_Description of the task_.
In the entries below, the lines from the one with "black cube [496,81,561,156] -> none" through the one with "black lamp [776,168,892,309]" are to be copied exactly; both ends count.

Stored items:
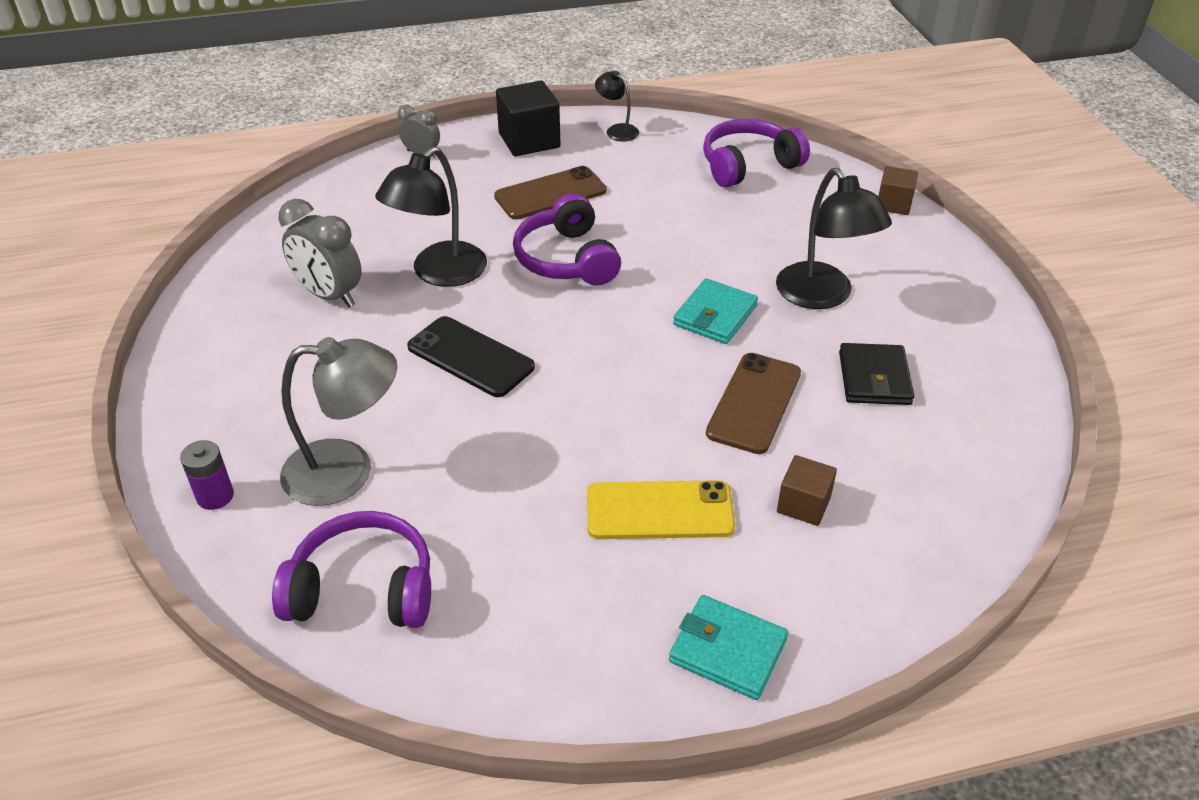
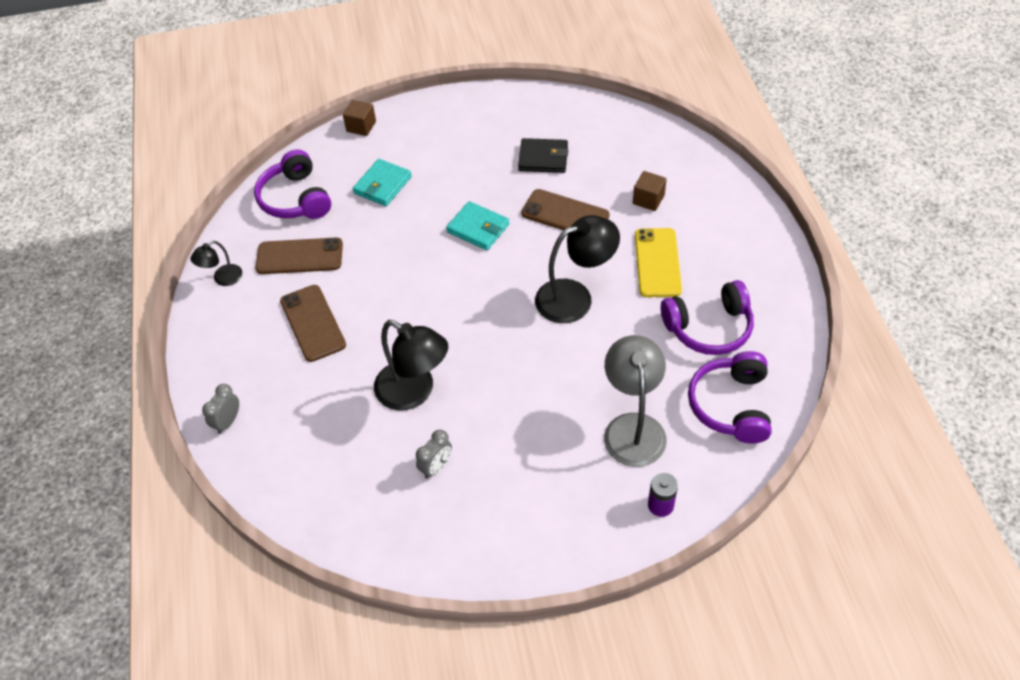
camera: 85 degrees left, 10 degrees up
grey clock [278,199,362,307] -> grey clock [416,430,452,479], size x0.58
black phone [407,316,535,397] -> none
black cube [496,81,561,156] -> none
purple headphones [513,194,621,285] -> purple headphones moved to [661,280,754,355]
turquoise wallet [669,595,788,700] -> turquoise wallet moved to [353,159,412,206]
black lamp [776,168,892,309] -> black lamp moved to [535,215,620,323]
none -> brown phone [255,237,343,274]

_Answer_.
black cube [496,81,561,156] -> none
purple headphones [513,194,621,285] -> purple headphones moved to [661,280,754,355]
turquoise wallet [669,595,788,700] -> turquoise wallet moved to [353,159,412,206]
black lamp [776,168,892,309] -> black lamp moved to [535,215,620,323]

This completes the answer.